* **REQUIRED WORK**
Where a picture appears, leave it out, and print the rest of the records as they are.
══ DATA EXTRACT
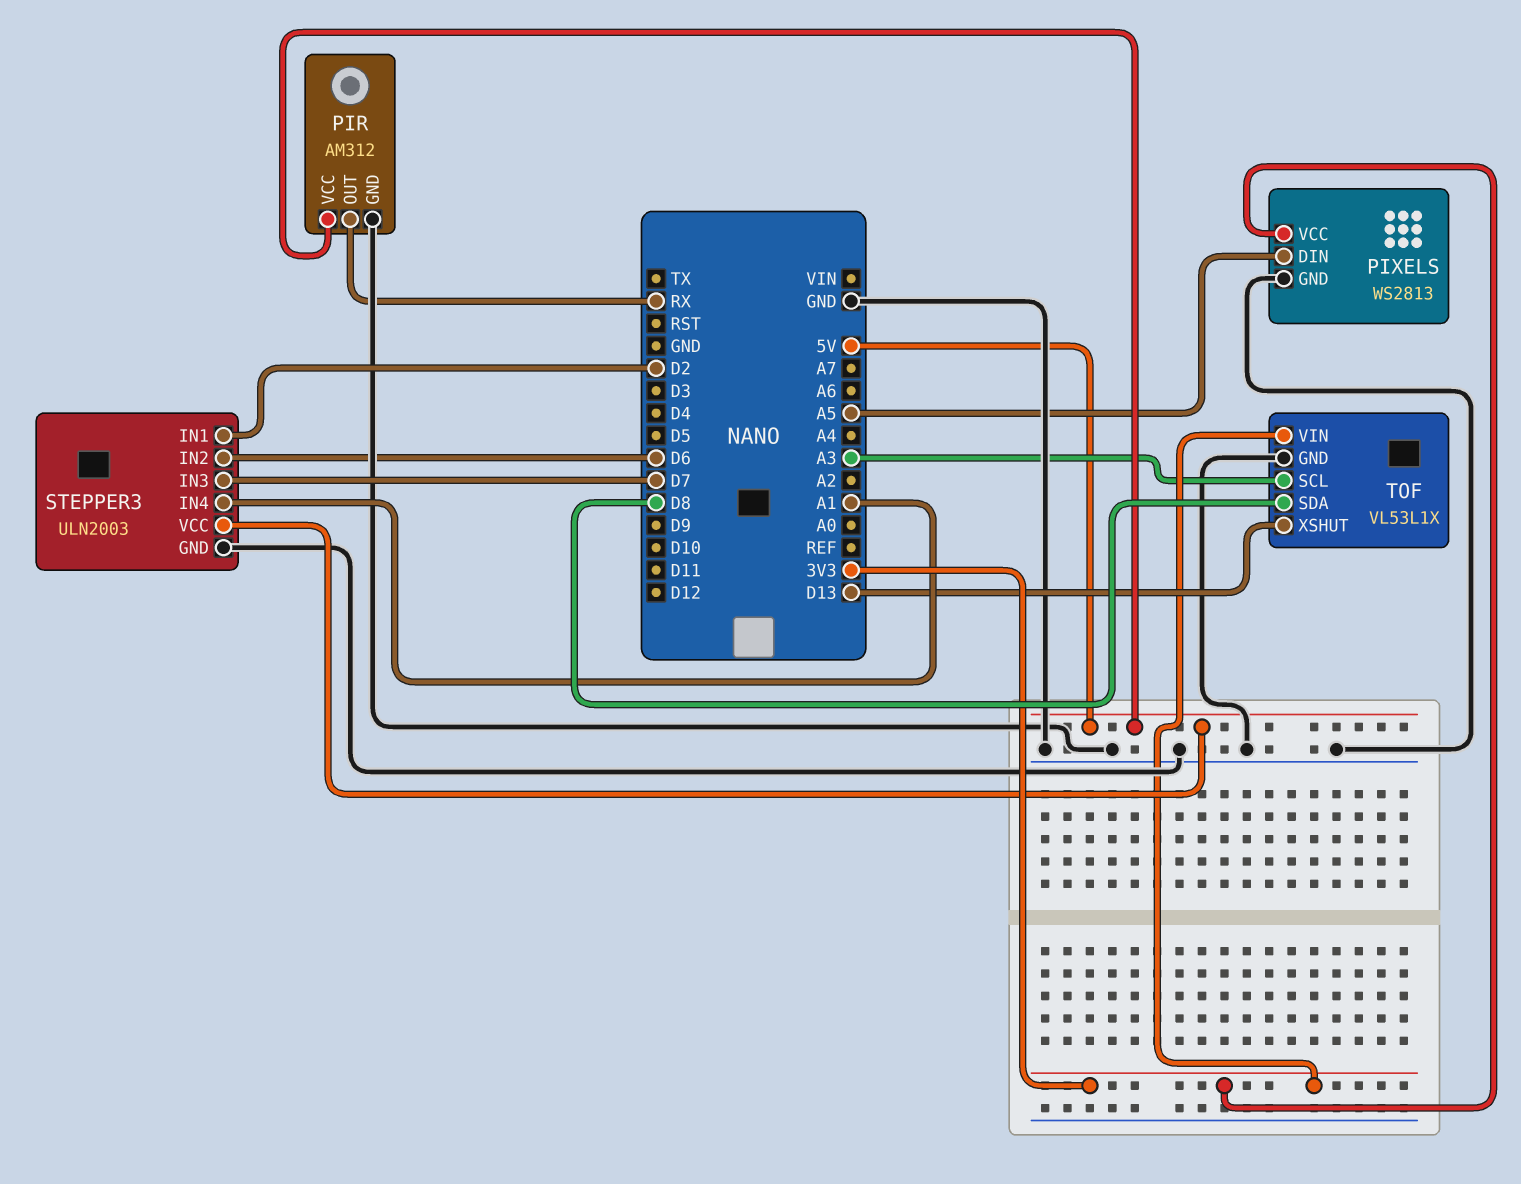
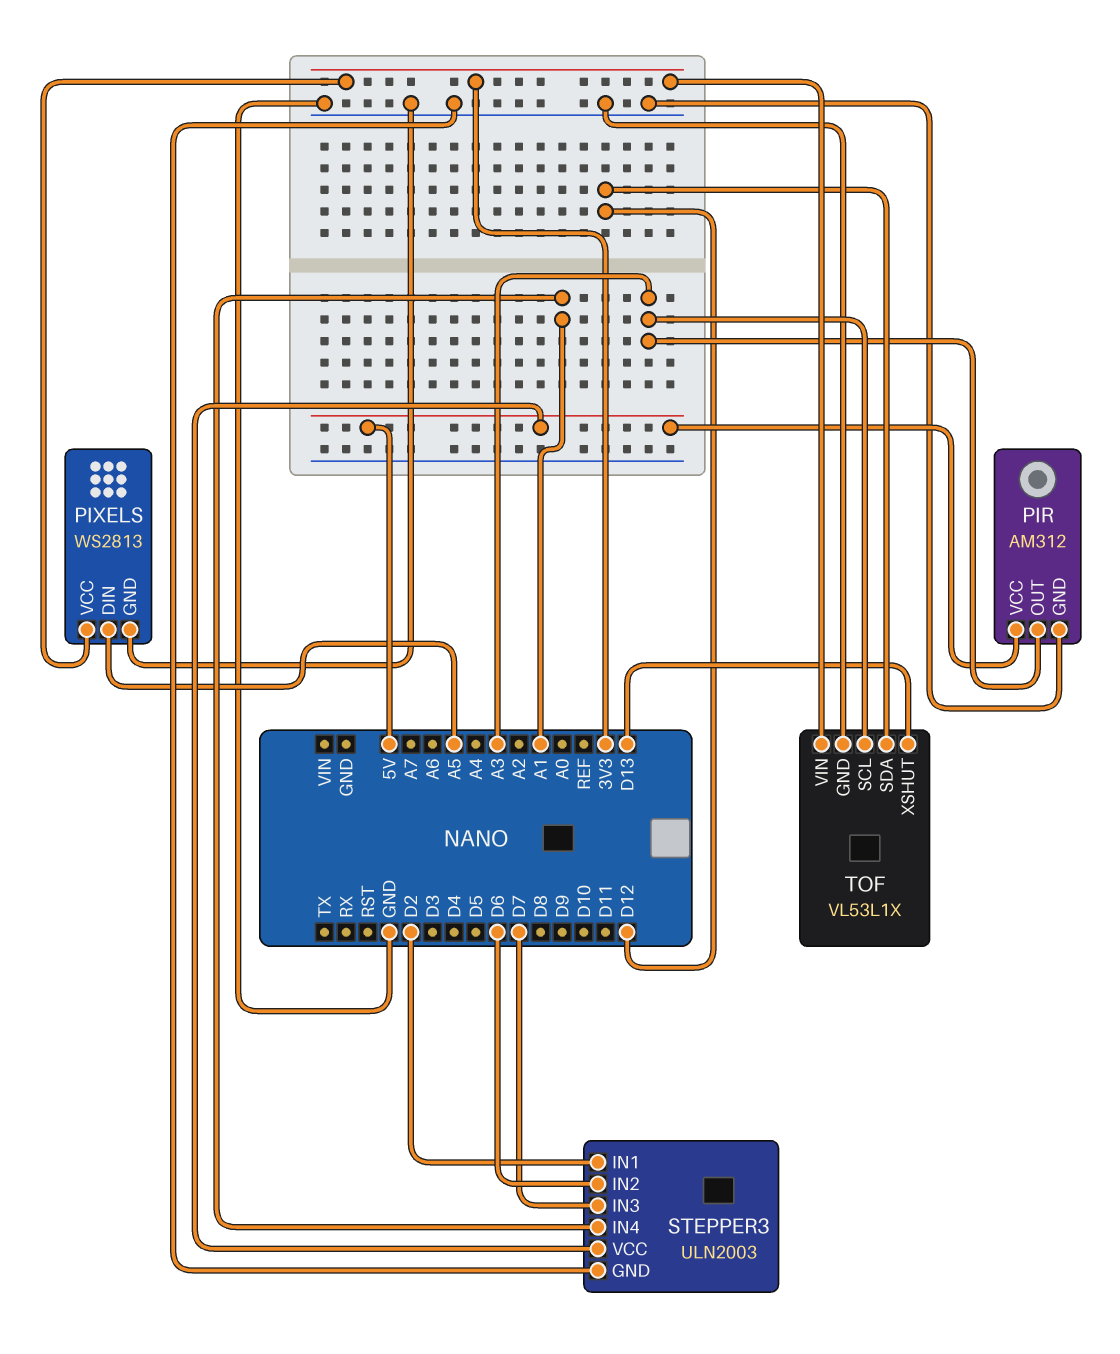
PIR pin OUT: RX -> A3
TOF pin SDA: D8 -> D12

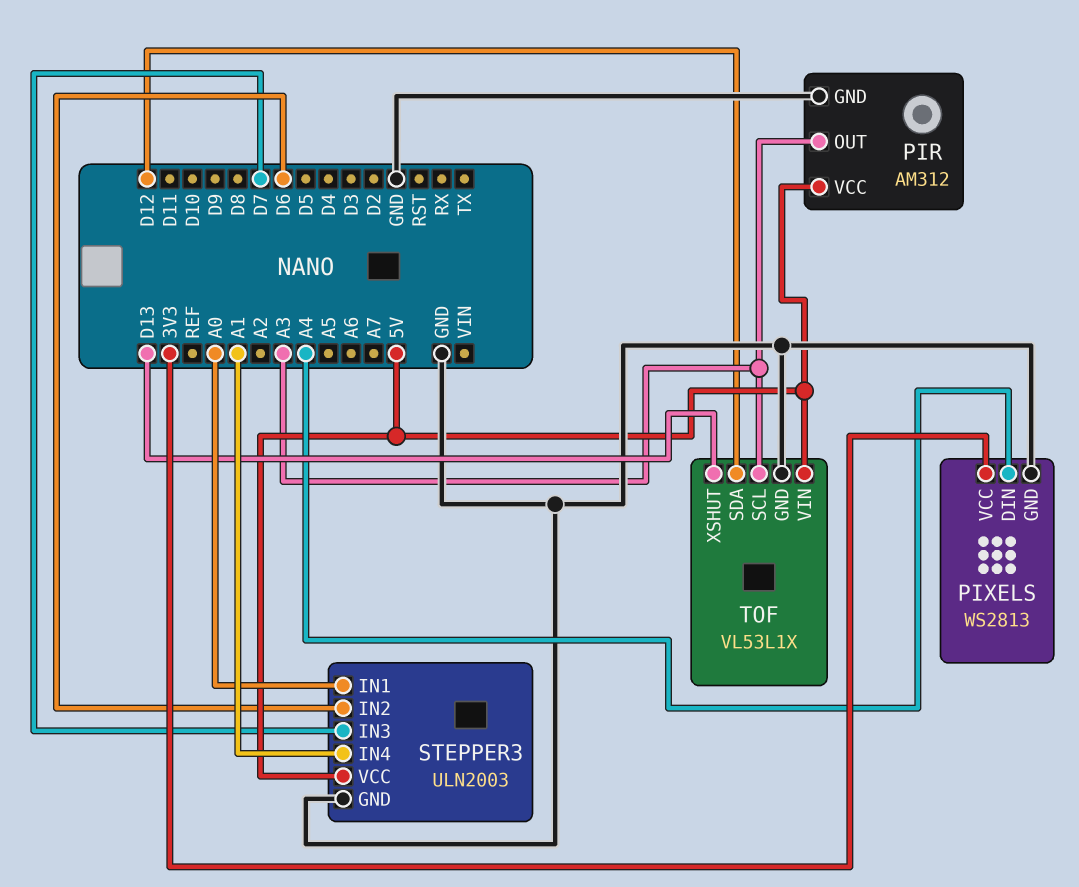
PIXELS pin DIN: A5 -> A4
STEPPER3 pin IN1: D2 -> A0
TOF pin VIN: 3V3 -> 5V

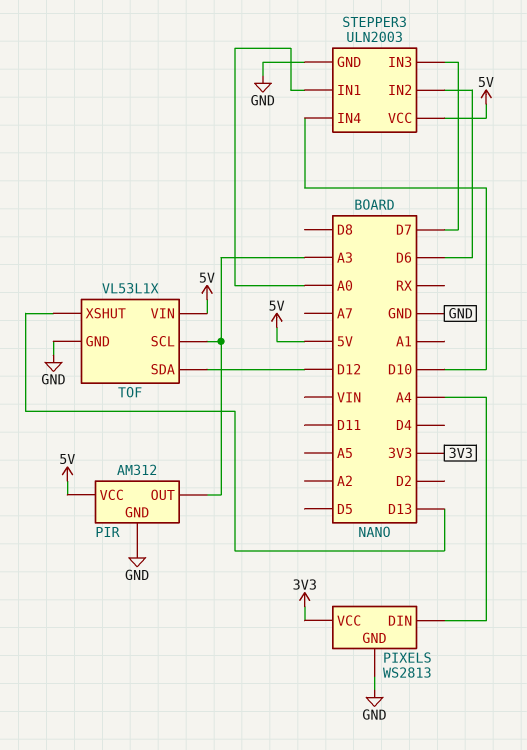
STEPPER3 pin IN4: A1 -> D10

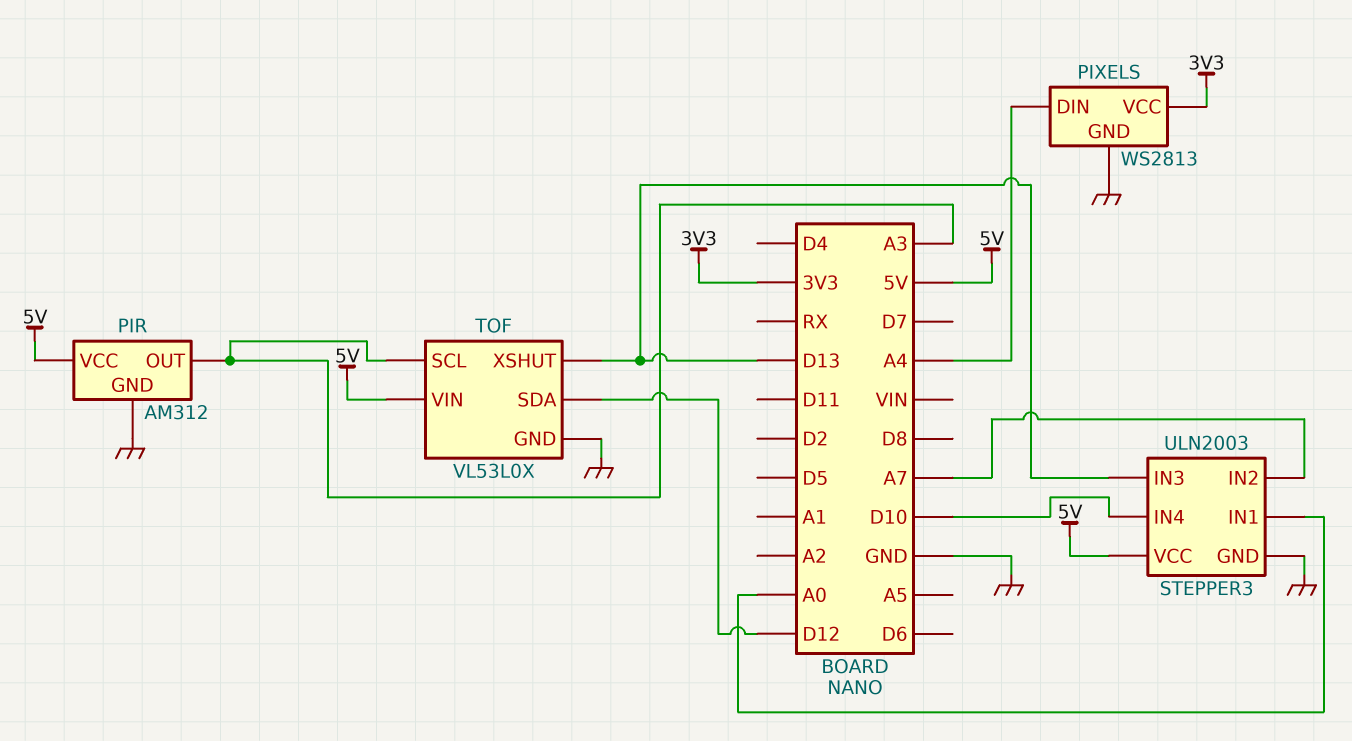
STEPPER3 pin IN2: D6 -> A7
STEPPER3 pin IN3: D7 -> D13
TOF: VL53L1X -> VL53L0X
════
* **RESPONSE TO THE EXERCISE**
PIR pin OUT: RX -> A3
TOF pin SDA: D8 -> D12

PIXELS pin DIN: A5 -> A4
STEPPER3 pin IN1: D2 -> A0
TOF pin VIN: 3V3 -> 5V

STEPPER3 pin IN4: A1 -> D10

STEPPER3 pin IN2: D6 -> A7
STEPPER3 pin IN3: D7 -> D13
TOF: VL53L1X -> VL53L0X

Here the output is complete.